### TASK DETAILS
Exactly as they appear, please output the lines from the one with "DRIVER1 pin VCC: 3V3 -> GND" through the end of the material, without pictures.

(DATASET EXTRACT begins)

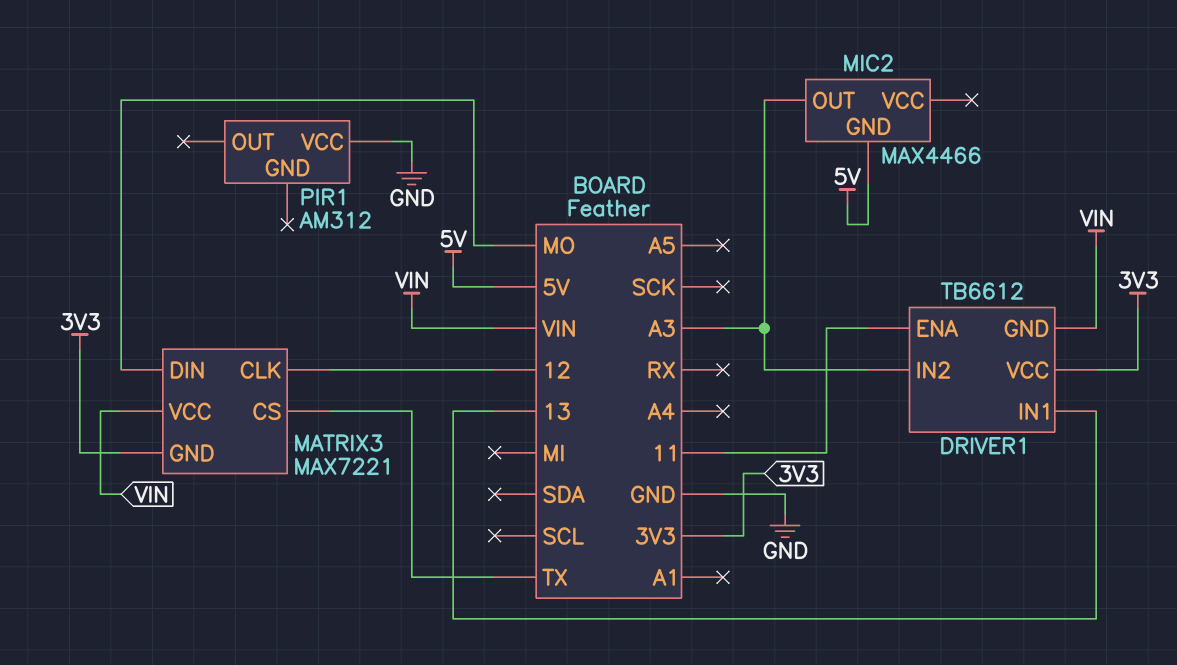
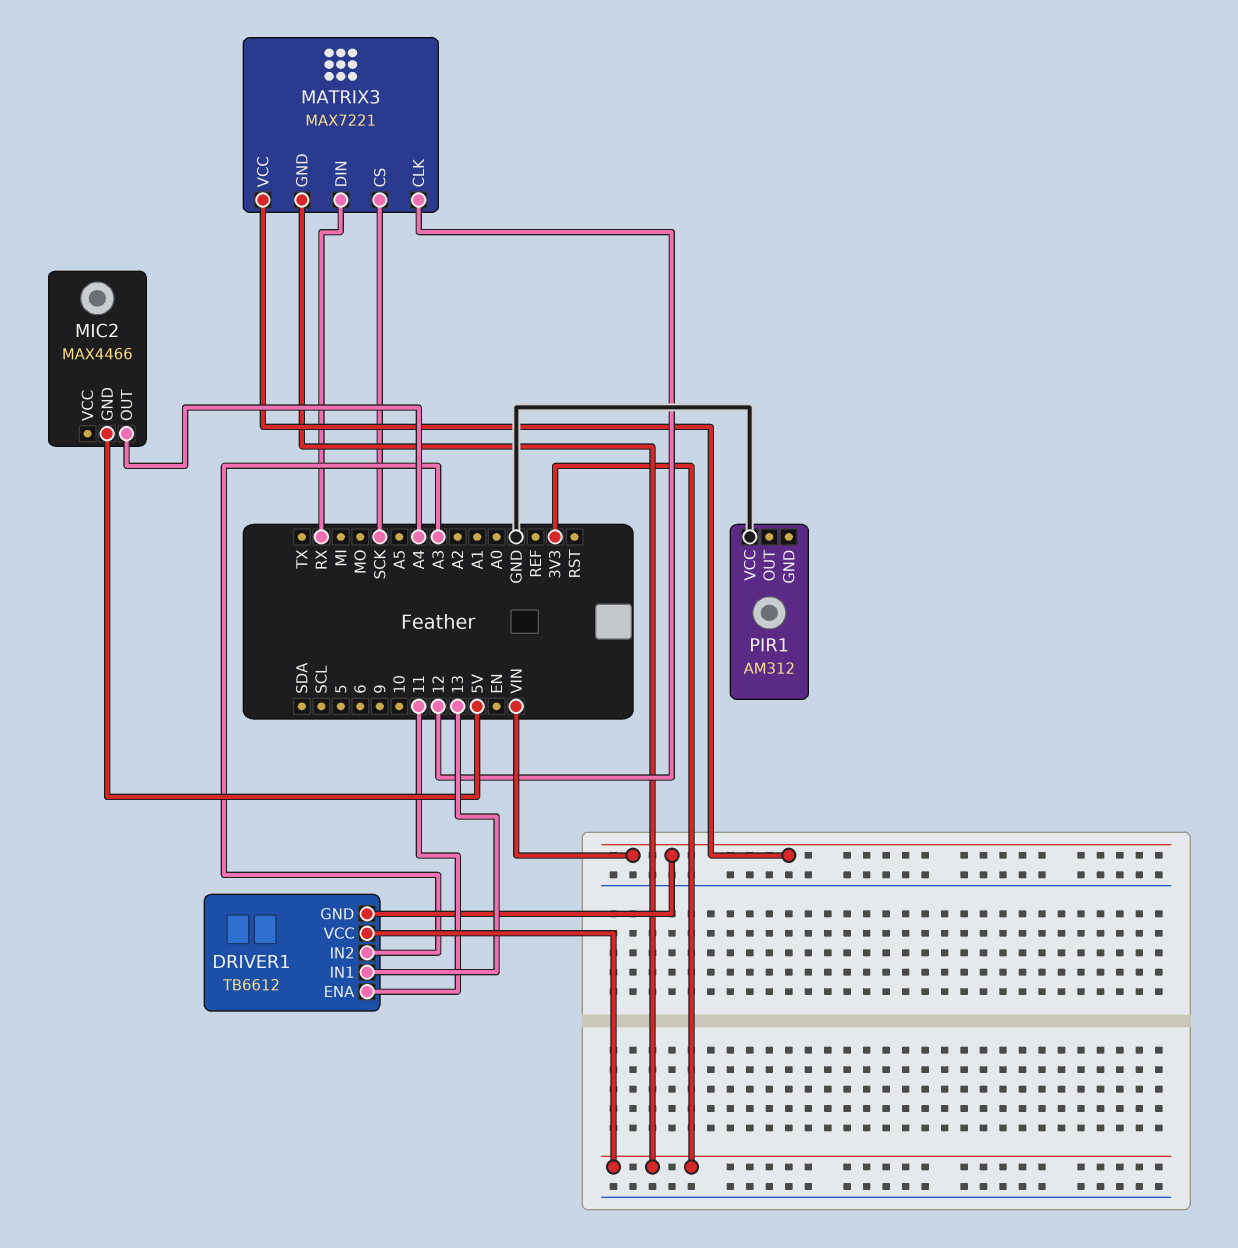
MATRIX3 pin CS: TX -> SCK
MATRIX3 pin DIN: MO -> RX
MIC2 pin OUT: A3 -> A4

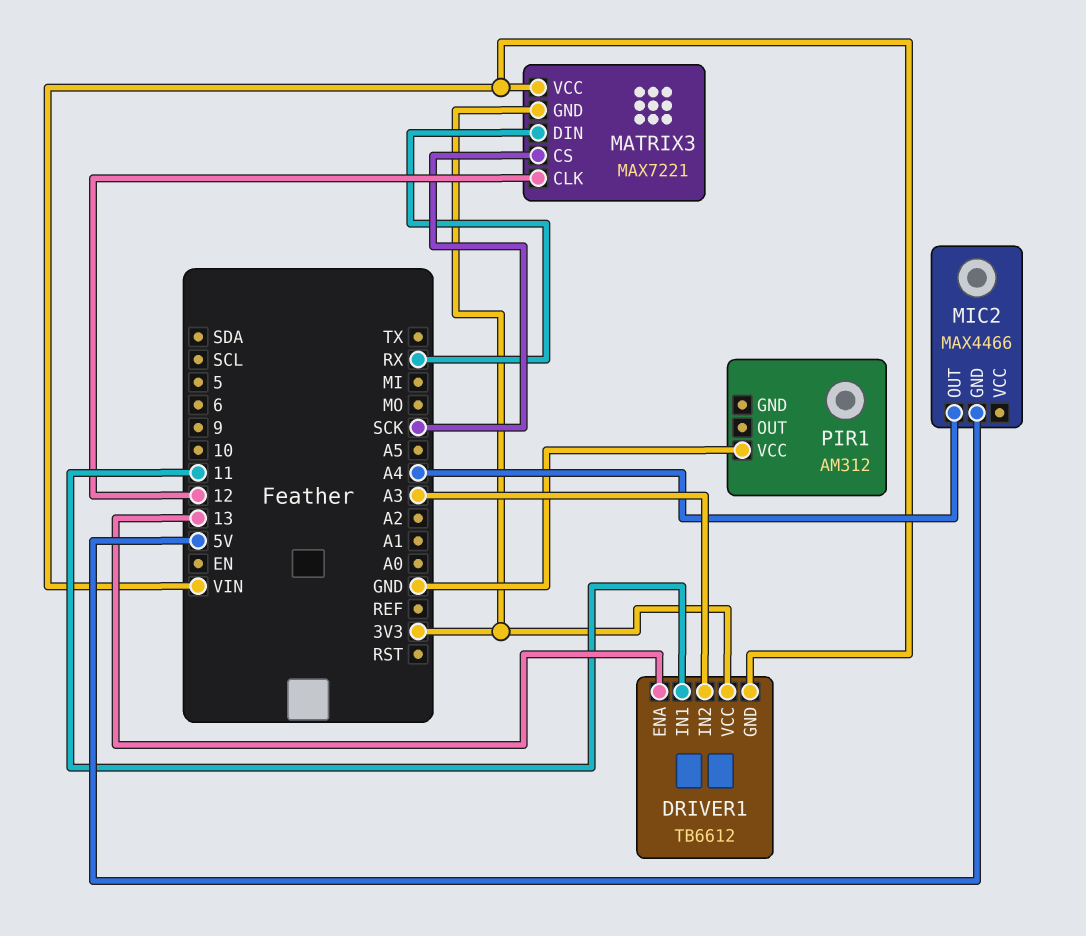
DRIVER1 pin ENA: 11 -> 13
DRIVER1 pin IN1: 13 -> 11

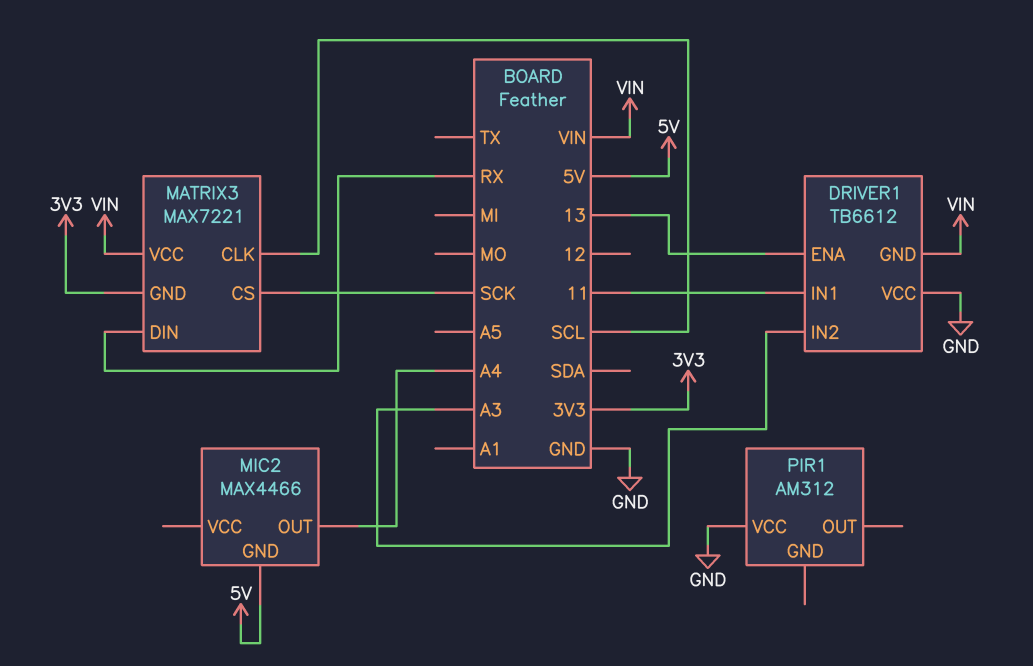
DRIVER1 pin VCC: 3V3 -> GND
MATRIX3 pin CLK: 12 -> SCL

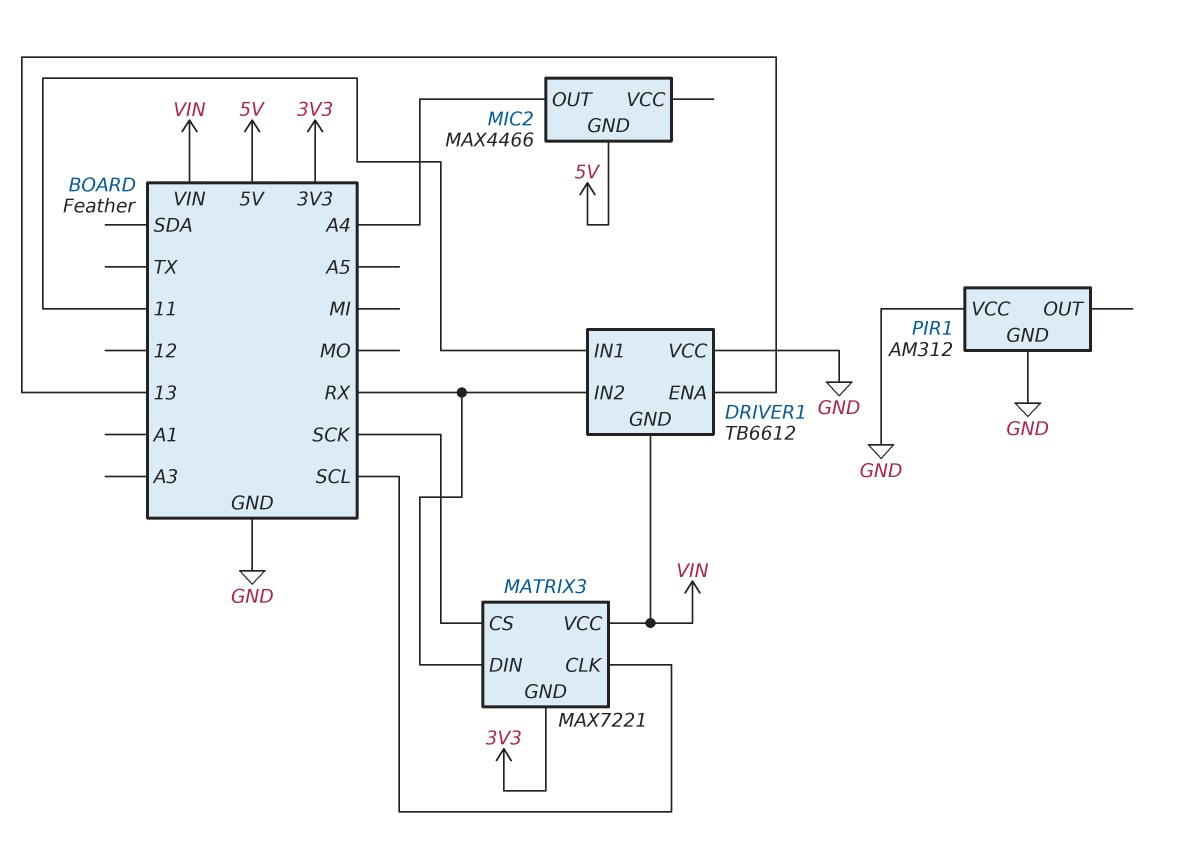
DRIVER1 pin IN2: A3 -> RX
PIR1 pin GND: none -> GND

(DATASET EXTRACT ends)

### FINISHED EXERCISE
DRIVER1 pin VCC: 3V3 -> GND
MATRIX3 pin CLK: 12 -> SCL

DRIVER1 pin IN2: A3 -> RX
PIR1 pin GND: none -> GND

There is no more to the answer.